• **Required action**: In the records below, find the line containing "brown plate F5 level 2 -> none" and restate it and all lines after it exactly, through the last line.
(Records begins)
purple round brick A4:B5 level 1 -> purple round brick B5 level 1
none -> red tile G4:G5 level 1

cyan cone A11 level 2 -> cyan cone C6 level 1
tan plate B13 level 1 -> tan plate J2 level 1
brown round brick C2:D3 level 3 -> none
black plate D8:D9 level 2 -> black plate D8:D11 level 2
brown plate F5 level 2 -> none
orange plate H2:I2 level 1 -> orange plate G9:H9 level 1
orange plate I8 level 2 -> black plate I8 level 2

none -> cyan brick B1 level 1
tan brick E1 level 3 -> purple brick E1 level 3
(Records ends)
• **Solution**:
brown plate F5 level 2 -> none
orange plate H2:I2 level 1 -> orange plate G9:H9 level 1
orange plate I8 level 2 -> black plate I8 level 2

none -> cyan brick B1 level 1
tan brick E1 level 3 -> purple brick E1 level 3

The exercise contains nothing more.